• _About this task_: Exactly the lines from the one containing "LS1: speaker 4R" through the one containing "R3: 240k (GND, VB) -> 2.2M (GND, VB)" in the listing below are to be copied, with the pictures left out.

[Data listing Boundary: Start]

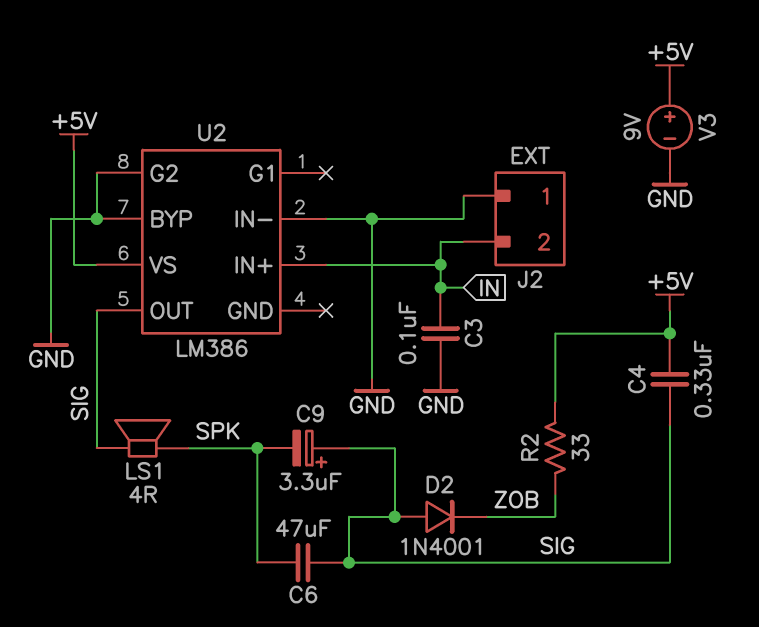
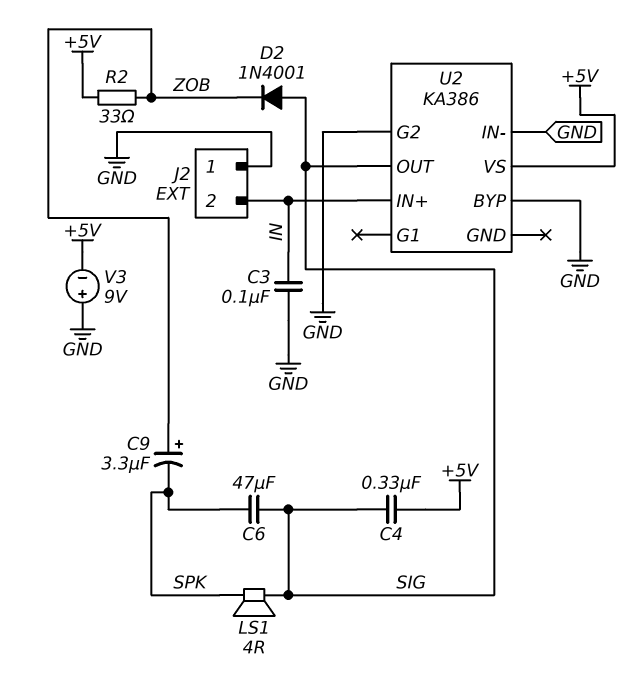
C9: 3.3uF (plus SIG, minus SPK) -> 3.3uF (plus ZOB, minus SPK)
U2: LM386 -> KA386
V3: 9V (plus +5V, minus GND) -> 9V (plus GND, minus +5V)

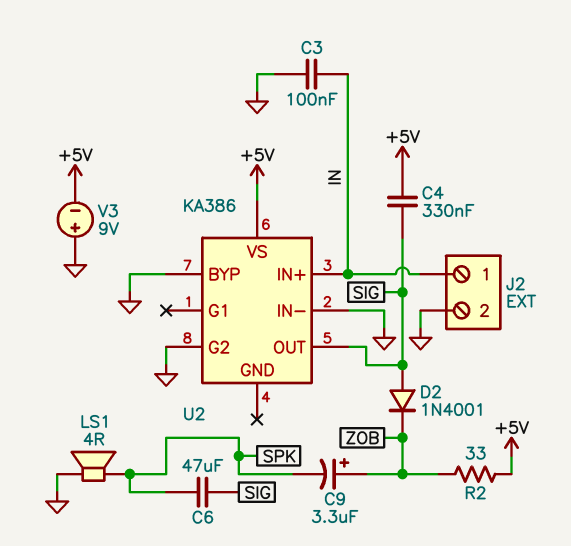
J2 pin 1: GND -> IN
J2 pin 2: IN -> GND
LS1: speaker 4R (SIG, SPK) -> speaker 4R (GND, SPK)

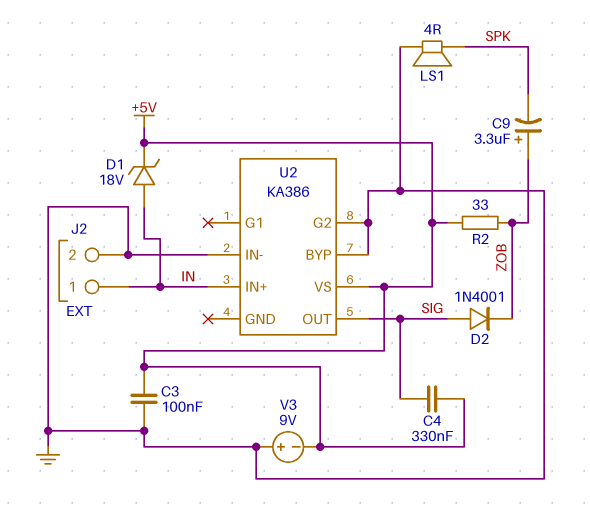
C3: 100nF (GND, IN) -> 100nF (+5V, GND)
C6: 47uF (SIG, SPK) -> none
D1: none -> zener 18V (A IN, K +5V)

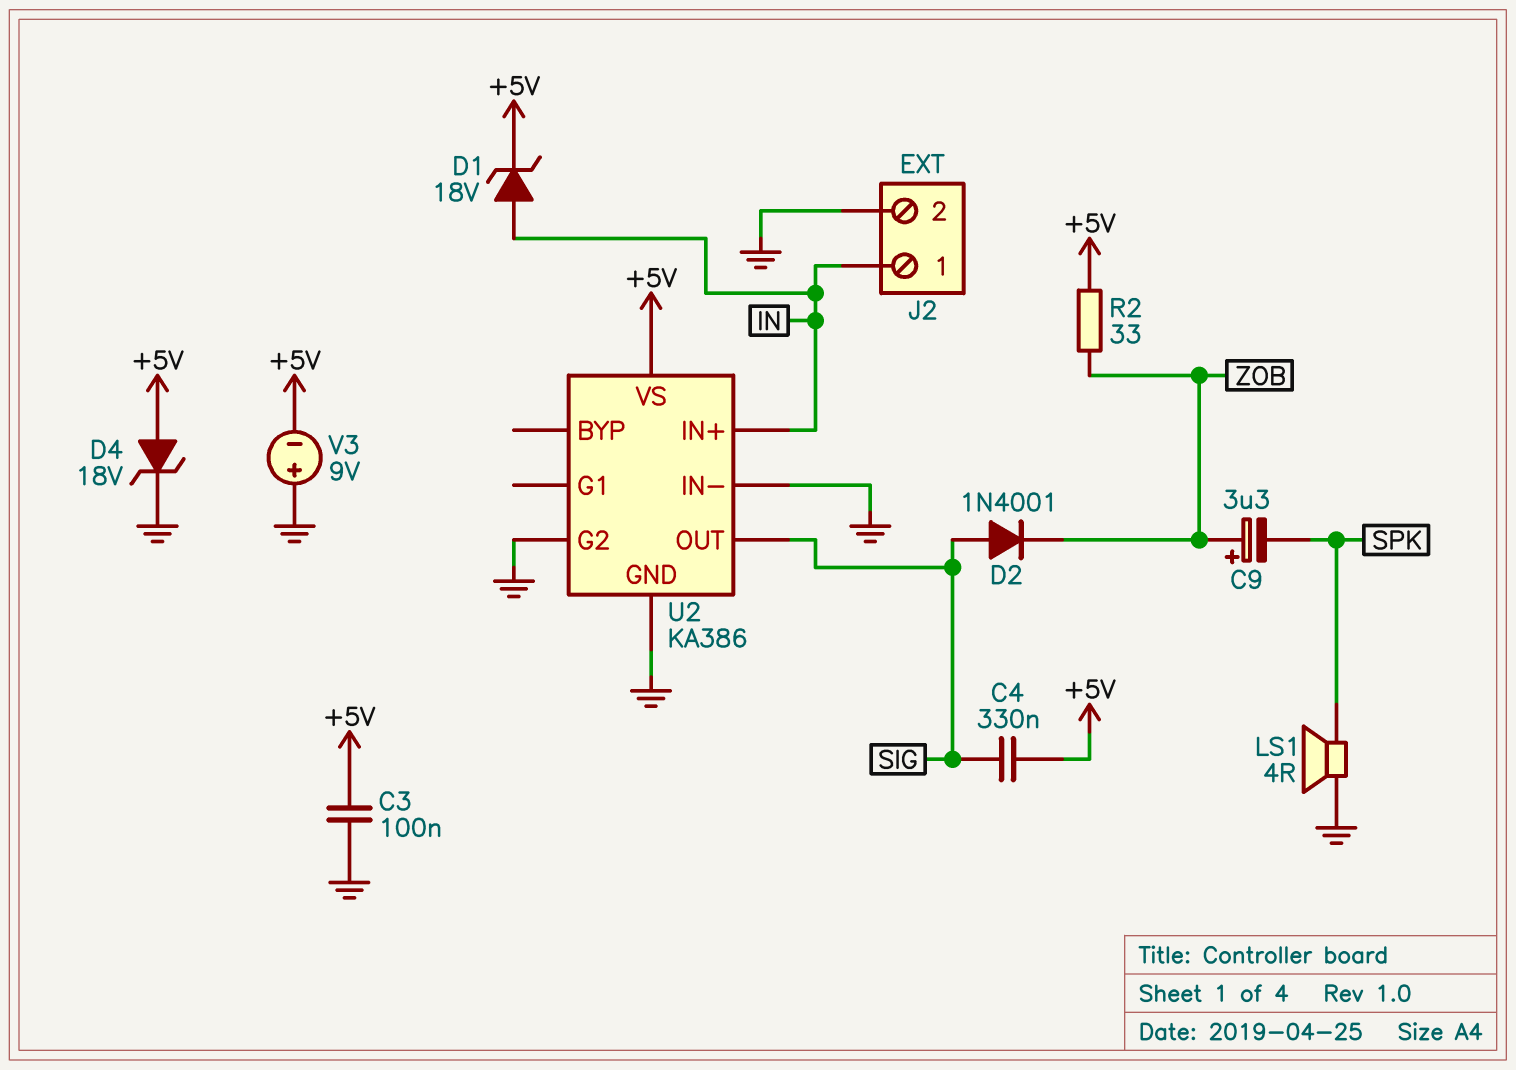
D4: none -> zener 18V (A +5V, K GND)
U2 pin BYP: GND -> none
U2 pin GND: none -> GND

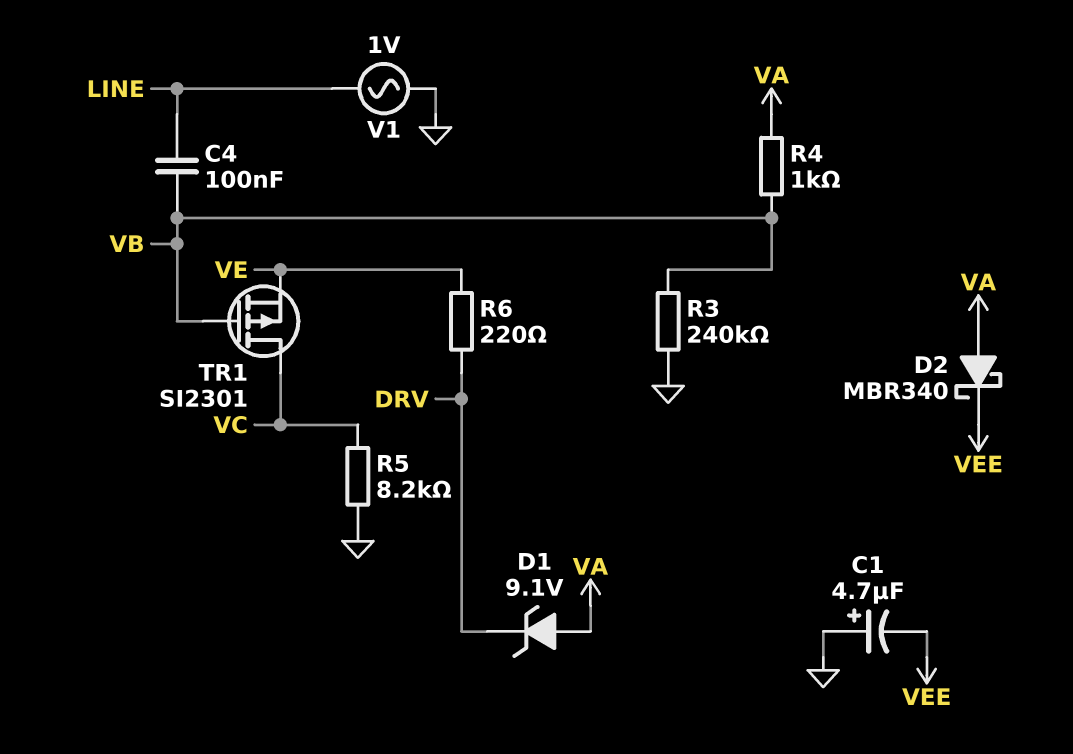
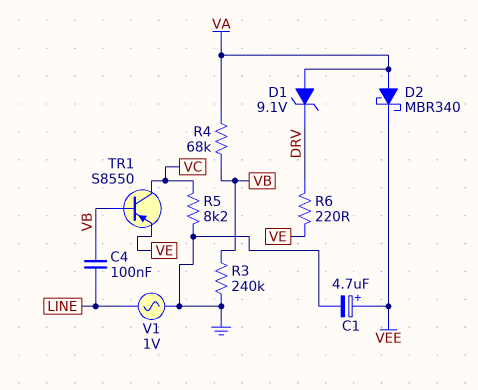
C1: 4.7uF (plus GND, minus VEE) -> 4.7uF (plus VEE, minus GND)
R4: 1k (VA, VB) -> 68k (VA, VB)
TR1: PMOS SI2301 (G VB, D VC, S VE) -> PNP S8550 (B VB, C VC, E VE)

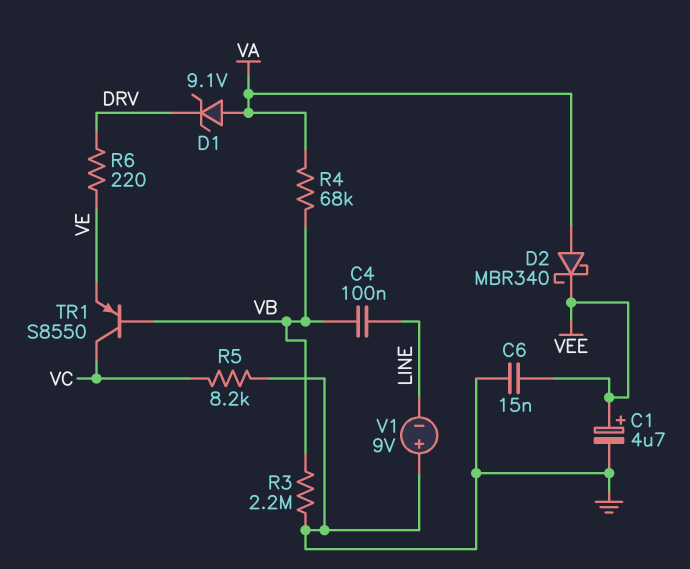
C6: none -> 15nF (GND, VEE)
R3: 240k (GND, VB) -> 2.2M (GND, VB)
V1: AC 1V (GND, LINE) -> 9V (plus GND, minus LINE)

[Data listing Boundary: End]

• _Response_:
LS1: speaker 4R (SIG, SPK) -> speaker 4R (GND, SPK)

C3: 100nF (GND, IN) -> 100nF (+5V, GND)
C6: 47uF (SIG, SPK) -> none
D1: none -> zener 18V (A IN, K +5V)

D4: none -> zener 18V (A +5V, K GND)
U2 pin BYP: GND -> none
U2 pin GND: none -> GND

C1: 4.7uF (plus GND, minus VEE) -> 4.7uF (plus VEE, minus GND)
R4: 1k (VA, VB) -> 68k (VA, VB)
TR1: PMOS SI2301 (G VB, D VC, S VE) -> PNP S8550 (B VB, C VC, E VE)

C6: none -> 15nF (GND, VEE)
R3: 240k (GND, VB) -> 2.2M (GND, VB)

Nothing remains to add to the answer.